> **What is expected**
Set out every line of the records below as a numbered list, omitting all blank lines.

> **Listing**
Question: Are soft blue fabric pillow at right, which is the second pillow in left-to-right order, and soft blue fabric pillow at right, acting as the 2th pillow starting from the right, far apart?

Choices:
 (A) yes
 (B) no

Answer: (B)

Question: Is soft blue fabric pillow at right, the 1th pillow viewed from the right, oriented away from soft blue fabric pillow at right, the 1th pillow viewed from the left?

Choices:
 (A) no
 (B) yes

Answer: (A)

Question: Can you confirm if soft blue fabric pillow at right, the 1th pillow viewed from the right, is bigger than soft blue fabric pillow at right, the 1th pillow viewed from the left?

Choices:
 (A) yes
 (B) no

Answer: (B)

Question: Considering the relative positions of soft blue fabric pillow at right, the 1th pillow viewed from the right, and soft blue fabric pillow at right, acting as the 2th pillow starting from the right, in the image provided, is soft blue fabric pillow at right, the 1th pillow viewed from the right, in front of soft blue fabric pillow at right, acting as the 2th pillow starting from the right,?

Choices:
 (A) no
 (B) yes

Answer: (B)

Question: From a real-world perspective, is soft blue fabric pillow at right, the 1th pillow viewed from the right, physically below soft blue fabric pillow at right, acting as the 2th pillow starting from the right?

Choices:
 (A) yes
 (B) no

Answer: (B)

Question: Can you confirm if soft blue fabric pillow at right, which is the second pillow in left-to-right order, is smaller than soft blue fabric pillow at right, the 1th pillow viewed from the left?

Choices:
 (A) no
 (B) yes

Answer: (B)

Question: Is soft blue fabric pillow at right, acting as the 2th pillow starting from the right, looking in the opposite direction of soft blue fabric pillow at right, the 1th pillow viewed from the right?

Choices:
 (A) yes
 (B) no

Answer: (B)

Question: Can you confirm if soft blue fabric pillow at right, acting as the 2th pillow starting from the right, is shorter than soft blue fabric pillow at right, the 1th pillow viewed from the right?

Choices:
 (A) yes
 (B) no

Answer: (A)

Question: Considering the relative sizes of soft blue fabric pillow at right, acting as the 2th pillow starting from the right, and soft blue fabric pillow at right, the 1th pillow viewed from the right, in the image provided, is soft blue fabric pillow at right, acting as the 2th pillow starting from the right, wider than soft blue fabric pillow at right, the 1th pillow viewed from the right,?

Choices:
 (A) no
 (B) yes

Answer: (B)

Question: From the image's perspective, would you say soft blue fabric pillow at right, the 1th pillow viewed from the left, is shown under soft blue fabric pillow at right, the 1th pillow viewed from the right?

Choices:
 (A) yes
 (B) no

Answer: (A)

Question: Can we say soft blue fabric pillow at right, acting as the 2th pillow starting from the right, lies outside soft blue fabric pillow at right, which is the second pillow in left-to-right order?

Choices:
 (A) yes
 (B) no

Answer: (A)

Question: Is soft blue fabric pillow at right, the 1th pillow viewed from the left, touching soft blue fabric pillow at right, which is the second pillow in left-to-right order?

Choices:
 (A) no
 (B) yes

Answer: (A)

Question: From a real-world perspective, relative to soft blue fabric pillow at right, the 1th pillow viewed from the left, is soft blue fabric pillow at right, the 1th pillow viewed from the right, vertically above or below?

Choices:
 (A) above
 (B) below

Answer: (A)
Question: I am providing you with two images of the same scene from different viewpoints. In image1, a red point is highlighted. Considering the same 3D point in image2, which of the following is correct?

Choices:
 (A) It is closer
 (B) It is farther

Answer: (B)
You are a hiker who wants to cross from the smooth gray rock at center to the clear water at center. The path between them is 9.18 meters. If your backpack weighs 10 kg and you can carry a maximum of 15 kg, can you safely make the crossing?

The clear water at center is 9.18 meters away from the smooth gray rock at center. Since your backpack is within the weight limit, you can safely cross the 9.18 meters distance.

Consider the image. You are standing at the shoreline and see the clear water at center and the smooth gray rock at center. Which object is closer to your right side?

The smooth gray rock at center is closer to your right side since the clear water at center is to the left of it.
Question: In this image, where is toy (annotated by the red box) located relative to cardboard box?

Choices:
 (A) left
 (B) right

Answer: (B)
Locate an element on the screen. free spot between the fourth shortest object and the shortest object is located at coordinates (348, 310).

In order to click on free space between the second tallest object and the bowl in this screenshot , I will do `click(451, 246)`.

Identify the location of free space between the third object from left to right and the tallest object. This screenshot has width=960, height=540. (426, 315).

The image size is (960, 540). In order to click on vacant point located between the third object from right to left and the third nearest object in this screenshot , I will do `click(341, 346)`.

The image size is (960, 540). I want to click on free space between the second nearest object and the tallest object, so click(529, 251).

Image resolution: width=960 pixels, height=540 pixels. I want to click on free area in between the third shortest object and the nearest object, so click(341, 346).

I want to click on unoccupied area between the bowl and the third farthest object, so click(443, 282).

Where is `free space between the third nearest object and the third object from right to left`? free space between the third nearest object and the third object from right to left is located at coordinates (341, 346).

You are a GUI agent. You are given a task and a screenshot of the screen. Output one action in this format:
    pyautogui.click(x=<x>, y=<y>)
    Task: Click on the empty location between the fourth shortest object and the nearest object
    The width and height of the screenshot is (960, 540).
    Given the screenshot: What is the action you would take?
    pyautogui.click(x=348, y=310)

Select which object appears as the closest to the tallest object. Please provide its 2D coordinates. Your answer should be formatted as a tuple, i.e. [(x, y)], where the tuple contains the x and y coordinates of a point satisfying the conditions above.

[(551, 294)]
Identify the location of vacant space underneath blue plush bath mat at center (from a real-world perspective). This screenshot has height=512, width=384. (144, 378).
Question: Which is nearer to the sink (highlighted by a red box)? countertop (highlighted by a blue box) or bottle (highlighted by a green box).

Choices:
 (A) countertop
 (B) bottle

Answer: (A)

> **Correct output**
1. Question: Are soft blue fabric pillow at right, which is the second pillow in left-to-right order, and soft blue fabric pillow at right, acting as the 2th pillow starting from the right, far apart?
2. Choices:
3.  (A) yes
4.  (B) no
5. Answer: (B)
6. Question: Is soft blue fabric pillow at right, the 1th pillow viewed from the right, oriented away from soft blue fabric pillow at right, the 1th pillow viewed from the left?
7. Choices:
8.  (A) no
9.  (B) yes
10. Answer: (A)
11. Question: Can you confirm if soft blue fabric pillow at right, the 1th pillow viewed from the right, is bigger than soft blue fabric pillow at right, the 1th pillow viewed from the left?
12. Choices:
13.  (A) yes
14.  (B) no
15. Answer: (B)
16. Question: Considering the relative positions of soft blue fabric pillow at right, the 1th pillow viewed from the right, and soft blue fabric pillow at right, acting as the 2th pillow starting from the right, in the image provided, is soft blue fabric pillow at right, the 1th pillow viewed from the right, in front of soft blue fabric pillow at right, acting as the 2th pillow starting from the right,?
17. Choices:
18.  (A) no
19.  (B) yes
20. Answer: (B)
21. Question: From a real-world perspective, is soft blue fabric pillow at right, the 1th pillow viewed from the right, physically below soft blue fabric pillow at right, acting as the 2th pillow starting from the right?
22. Choices:
23.  (A) yes
24.  (B) no
25. Answer: (B)
26. Question: Can you confirm if soft blue fabric pillow at right, which is the second pillow in left-to-right order, is smaller than soft blue fabric pillow at right, the 1th pillow viewed from the left?
27. Choices:
28.  (A) no
29.  (B) yes
30. Answer: (B)
31. Question: Is soft blue fabric pillow at right, acting as the 2th pillow starting from the right, looking in the opposite direction of soft blue fabric pillow at right, the 1th pillow viewed from the right?
32. Choices:
33.  (A) yes
34.  (B) no
35. Answer: (B)
36. Question: Can you confirm if soft blue fabric pillow at right, acting as the 2th pillow starting from the right, is shorter than soft blue fabric pillow at right, the 1th pillow viewed from the right?
37. Choices:
38.  (A) yes
39.  (B) no
40. Answer: (A)
41. Question: Considering the relative sizes of soft blue fabric pillow at right, acting as the 2th pillow starting from the right, and soft blue fabric pillow at right, the 1th pillow viewed from the right, in the image provided, is soft blue fabric pillow at right, acting as the 2th pillow starting from the right, wider than soft blue fabric pillow at right, the 1th pillow viewed from the right,?
42. Choices:
43.  (A) no
44.  (B) yes
45. Answer: (B)
46. Question: From the image's perspective, would you say soft blue fabric pillow at right, the 1th pillow viewed from the left, is shown under soft blue fabric pillow at right, the 1th pillow viewed from the right?
47. Choices:
48.  (A) yes
49.  (B) no
50. Answer: (A)
51. Question: Can we say soft blue fabric pillow at right, acting as the 2th pillow starting from the right, lies outside soft blue fabric pillow at right, which is the second pillow in left-to-right order?
52. Choices:
53.  (A) yes
54.  (B) no
55. Answer: (A)
56. Question: Is soft blue fabric pillow at right, the 1th pillow viewed from the left, touching soft blue fabric pillow at right, which is the second pillow in left-to-right order?
57. Choices:
58.  (A) no
59.  (B) yes
60. Answer: (A)
61. Question: From a real-world perspective, relative to soft blue fabric pillow at right, the 1th pillow viewed from the left, is soft blue fabric pillow at right, the 1th pillow viewed from the right, vertically above or below?
62. Choices:
63.  (A) above
64.  (B) below
65. Answer: (A)
66. Question: I am providing you with two images of the same scene from different viewpoints. In image1, a red point is highlighted. Considering the same 3D point in image2, which of the following is correct?
67. Choices:
68.  (A) It is closer
69.  (B) It is farther
70. Answer: (B)
71. You are a hiker who wants to cross from the smooth gray rock at center to the clear water at center. The path between them is 9.18 meters. If your backpack weighs 10 kg and you can carry a maximum of 15 kg, can you safely make the crossing?
72. The clear water at center is 9.18 meters away from the smooth gray rock at center. Since your backpack is within the weight limit, you can safely cross the 9.18 meters distance.
73. Consider the image. You are standing at the shoreline and see the clear water at center and the smooth gray rock at center. Which object is closer to your right side?
74. The smooth gray rock at center is closer to your right side since the clear water at center is to the left of it.
75. Question: In this image, where is toy (annotated by the red box) located relative to cardboard box?
76. Choices:
77.  (A) left
78.  (B) right
79. Answer: (B)
80. Locate an element on the screen. free spot between the fourth shortest object and the shortest object is located at coordinates (348, 310).
81. In order to click on free space between the second tallest object and the bowl in this screenshot , I will do `click(451, 246)`.
82. Identify the location of free space between the third object from left to right and the tallest object. This screenshot has width=960, height=540. (426, 315).
83. The image size is (960, 540). In order to click on vacant point located between the third object from right to left and the third nearest object in this screenshot , I will do `click(341, 346)`.
84. The image size is (960, 540). I want to click on free space between the second nearest object and the tallest object, so click(529, 251).
85. Image resolution: width=960 pixels, height=540 pixels. I want to click on free area in between the third shortest object and the nearest object, so click(341, 346).
86. I want to click on unoccupied area between the bowl and the third farthest object, so click(443, 282).
87. Where is `free space between the third nearest object and the third object from right to left`? free space between the third nearest object and the third object from right to left is located at coordinates (341, 346).
88. You are a GUI agent. You are given a task and a screenshot of the screen. Output one action in this format:
89.     pyautogui.click(x=<x>, y=<y>)
90.     Task: Click on the empty location between the fourth shortest object and the nearest object
91.     The width and height of the screenshot is (960, 540).
92.     Given the screenshot: What is the action you would take?
93.     pyautogui.click(x=348, y=310)
94. Select which object appears as the closest to the tallest object. Please provide its 2D coordinates. Your answer should be formatted as a tuple, i.e. [(x, y)], where the tuple contains the x and y coordinates of a point satisfying the conditions above.
95. [(551, 294)]
96. Identify the location of vacant space underneath blue plush bath mat at center (from a real-world perspective). This screenshot has height=512, width=384. (144, 378).
97. Question: Which is nearer to the sink (highlighted by a red box)? countertop (highlighted by a blue box) or bottle (highlighted by a green box).
98. Choices:
99.  (A) countertop
100.  (B) bottle
101. Answer: (A)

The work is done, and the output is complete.